[Excerpts from a dataset]

◇ ◇ ◇ ◇

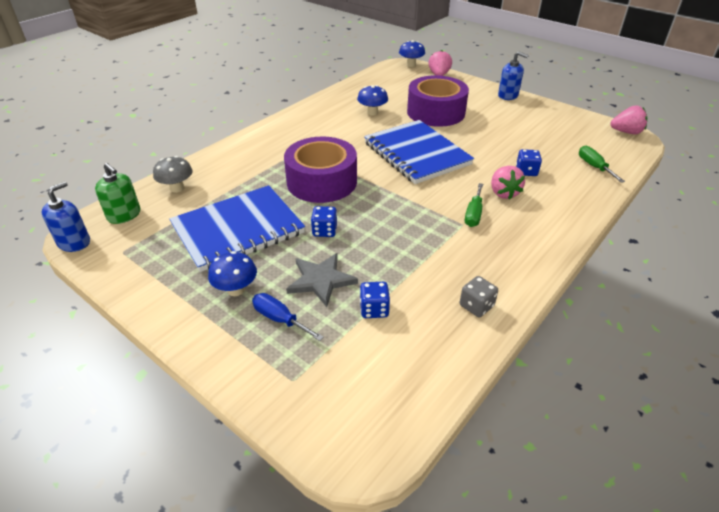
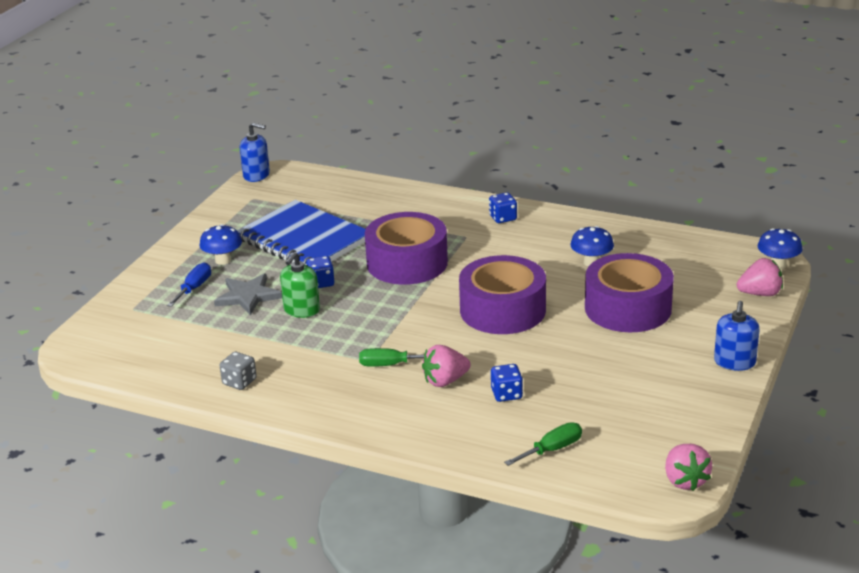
camera: 75 degrees right, 10 degrees down
(124, 215) = (302, 182): green soap dispenser -> green soap dispenser (301, 310)
(177, 188) = (355, 192): grey mushroom -> none
(374, 309) = (218, 329): blue dice -> blue dice (503, 218)
(416, 154) = (502, 310): blue notebook -> purple tape

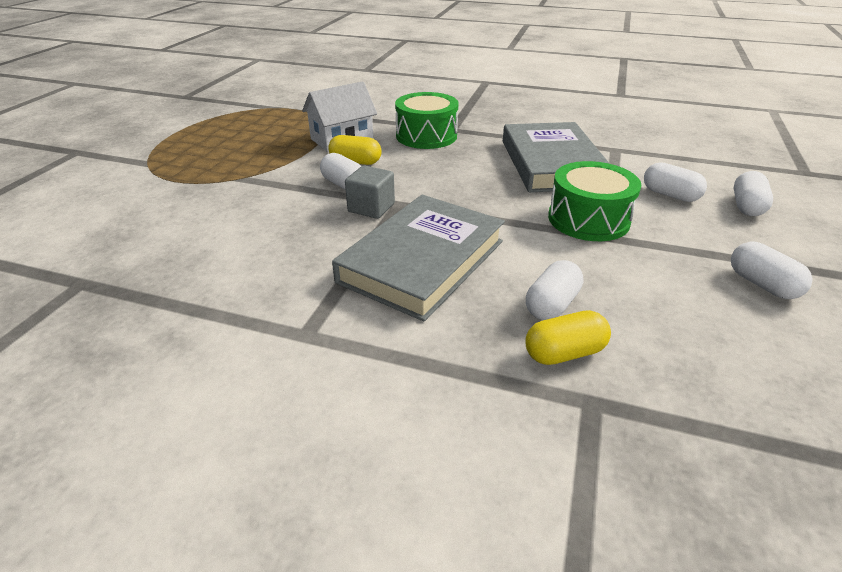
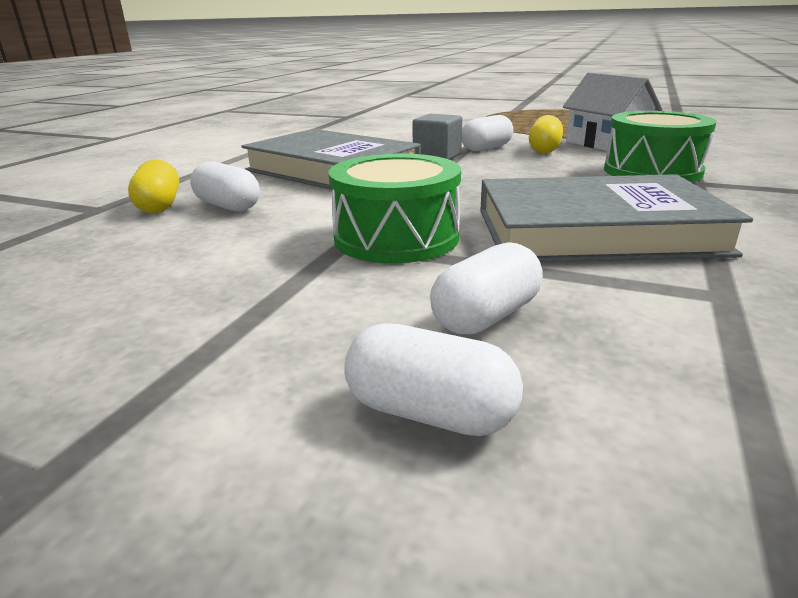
camera: 95 degrees right, 10 degrees down
(762, 284) = (144, 333): white capsule -> none

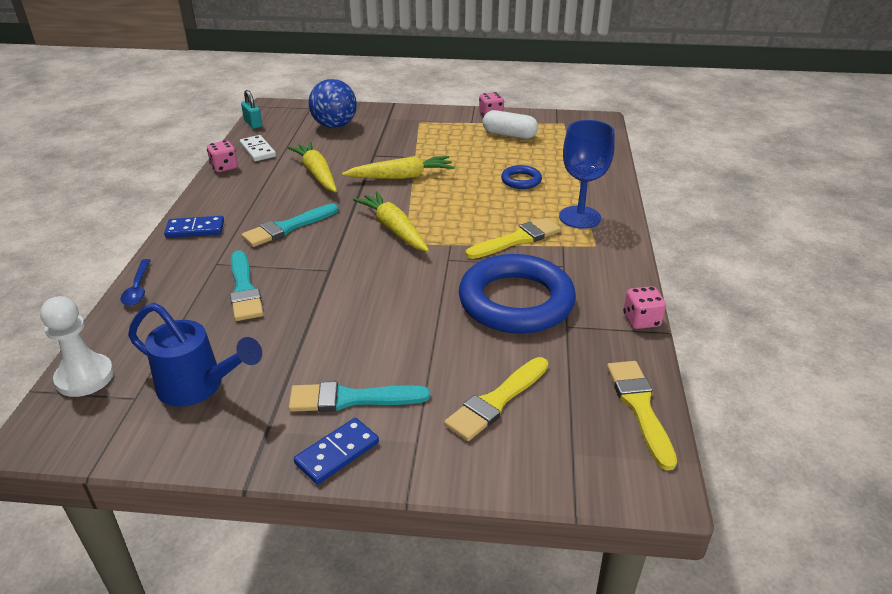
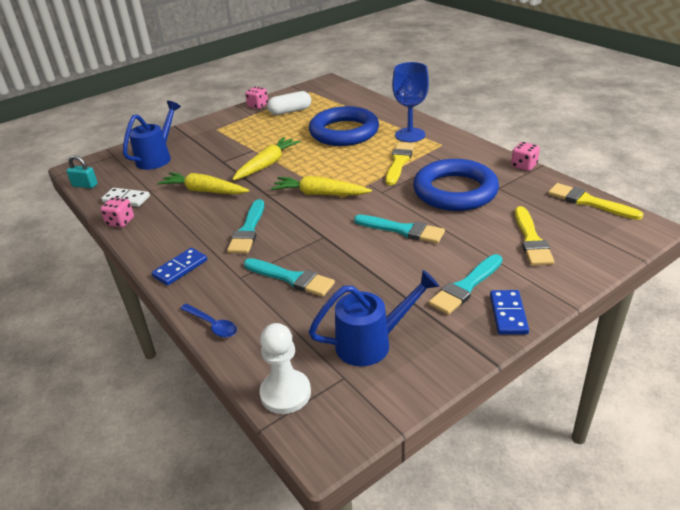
camera: 40 degrees left, 0 degrees up
(334, 126) = (157, 157): blue ball -> blue watering can
(399, 307) = (402, 230): none -> turquoise brush
(521, 180) = (344, 132): blue ring -> blue ring, size x2.24

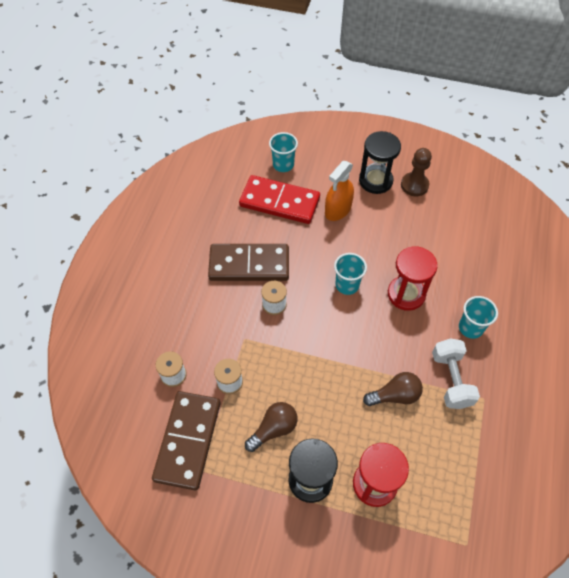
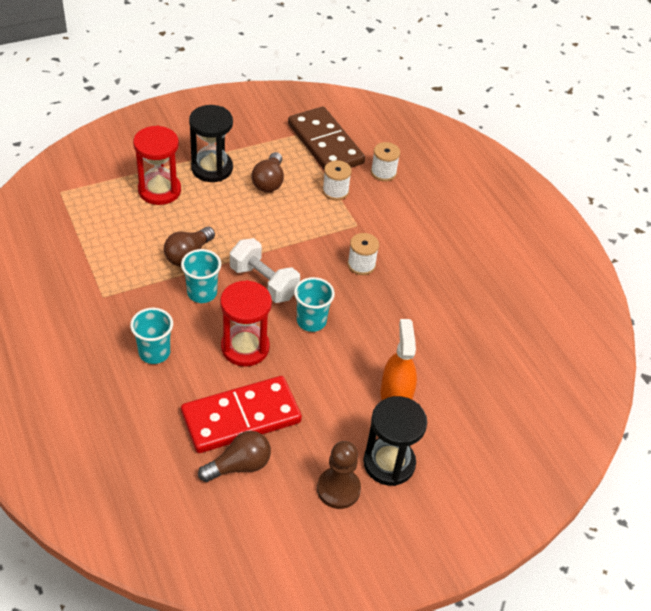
camera: 135 degrees right, 10 degrees down
(249, 264) = (421, 284): brown domino -> none
(279, 202) = (463, 364): red domino -> red domino (241, 417)
(283, 165) = (509, 412): turquoise cup -> turquoise cup (202, 293)
(451, 380) = (144, 295): white dumbbell -> white dumbbell (264, 282)
(461, 227) = (239, 465): none -> brown light bulb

◇ ◇ ◇ ◇

### YOUR TASK
Take the lines from the one holding "(762, 284) = (144, 333): white" through the final line of the records above and output them exactly, both ends included, excluding pictures.

### TASK RESULT
(762, 284) = (144, 333): white capsule -> none

camera: 40 degrees left, 0 degrees up
(334, 126) = (157, 157): blue ball -> blue watering can
(399, 307) = (402, 230): none -> turquoise brush
(521, 180) = (344, 132): blue ring -> blue ring, size x2.24

camera: 135 degrees right, 10 degrees down
(249, 264) = (421, 284): brown domino -> none
(279, 202) = (463, 364): red domino -> red domino (241, 417)
(283, 165) = (509, 412): turquoise cup -> turquoise cup (202, 293)
(451, 380) = (144, 295): white dumbbell -> white dumbbell (264, 282)
(461, 227) = (239, 465): none -> brown light bulb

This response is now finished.